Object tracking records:
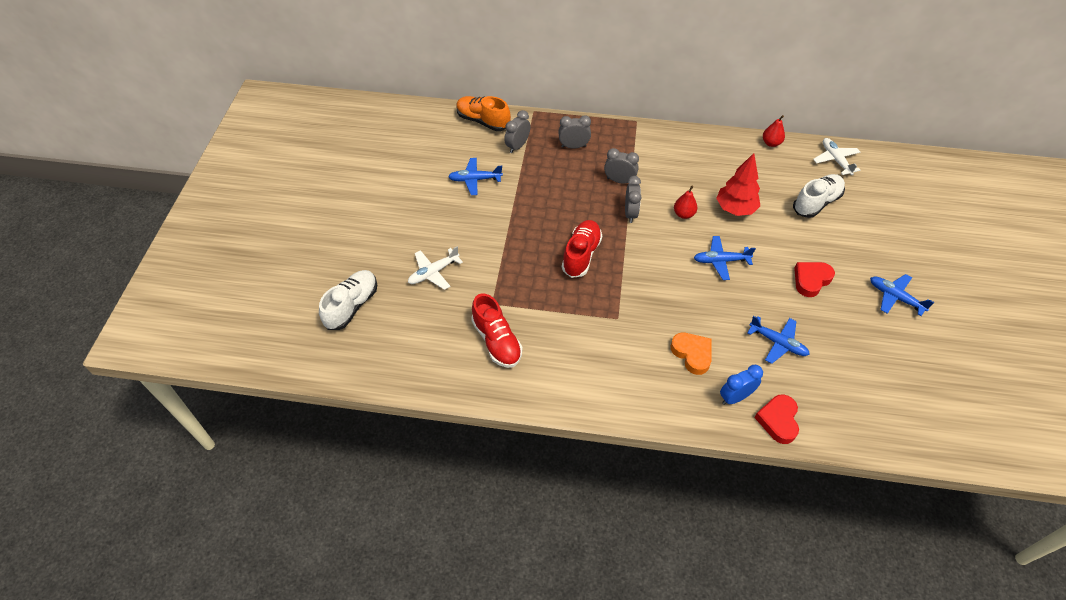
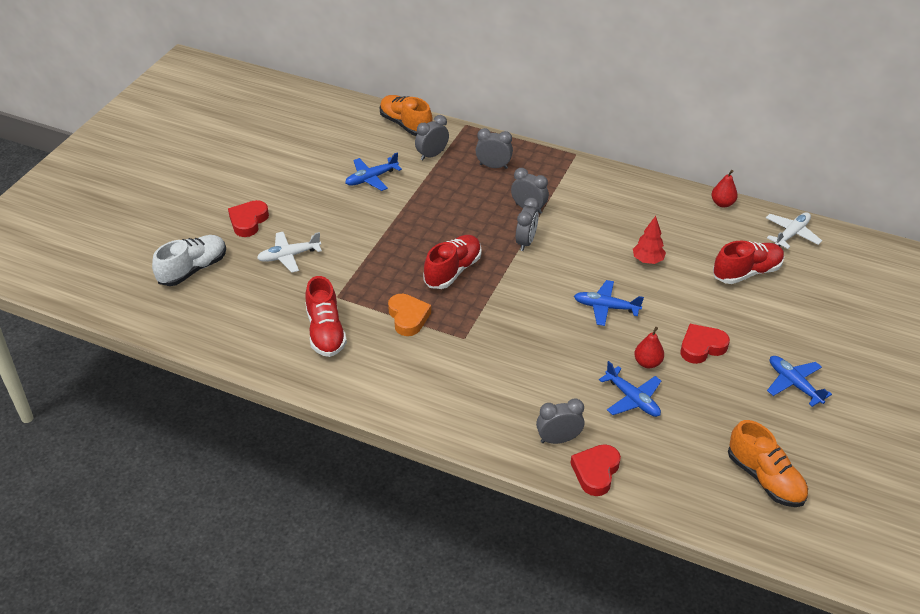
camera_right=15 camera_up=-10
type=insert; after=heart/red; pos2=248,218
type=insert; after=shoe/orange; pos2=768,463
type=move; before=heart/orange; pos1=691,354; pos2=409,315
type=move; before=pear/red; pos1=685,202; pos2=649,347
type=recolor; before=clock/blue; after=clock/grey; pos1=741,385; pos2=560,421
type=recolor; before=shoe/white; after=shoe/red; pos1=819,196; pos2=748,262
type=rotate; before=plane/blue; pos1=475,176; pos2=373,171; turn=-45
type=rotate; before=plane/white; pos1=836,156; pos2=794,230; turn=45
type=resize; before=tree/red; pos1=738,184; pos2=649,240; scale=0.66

▶ [Your objective]
Repeat the records above verbatim, with no pictures in the result.

▶ [Response for this exercise]
camera_right=15 camera_up=-10
type=insert; after=heart/red; pos2=248,218
type=insert; after=shoe/orange; pos2=768,463
type=move; before=heart/orange; pos1=691,354; pos2=409,315
type=move; before=pear/red; pos1=685,202; pos2=649,347
type=recolor; before=clock/blue; after=clock/grey; pos1=741,385; pos2=560,421
type=recolor; before=shoe/white; after=shoe/red; pos1=819,196; pos2=748,262
type=rotate; before=plane/blue; pos1=475,176; pos2=373,171; turn=-45
type=rotate; before=plane/white; pos1=836,156; pos2=794,230; turn=45
type=resize; before=tree/red; pos1=738,184; pos2=649,240; scale=0.66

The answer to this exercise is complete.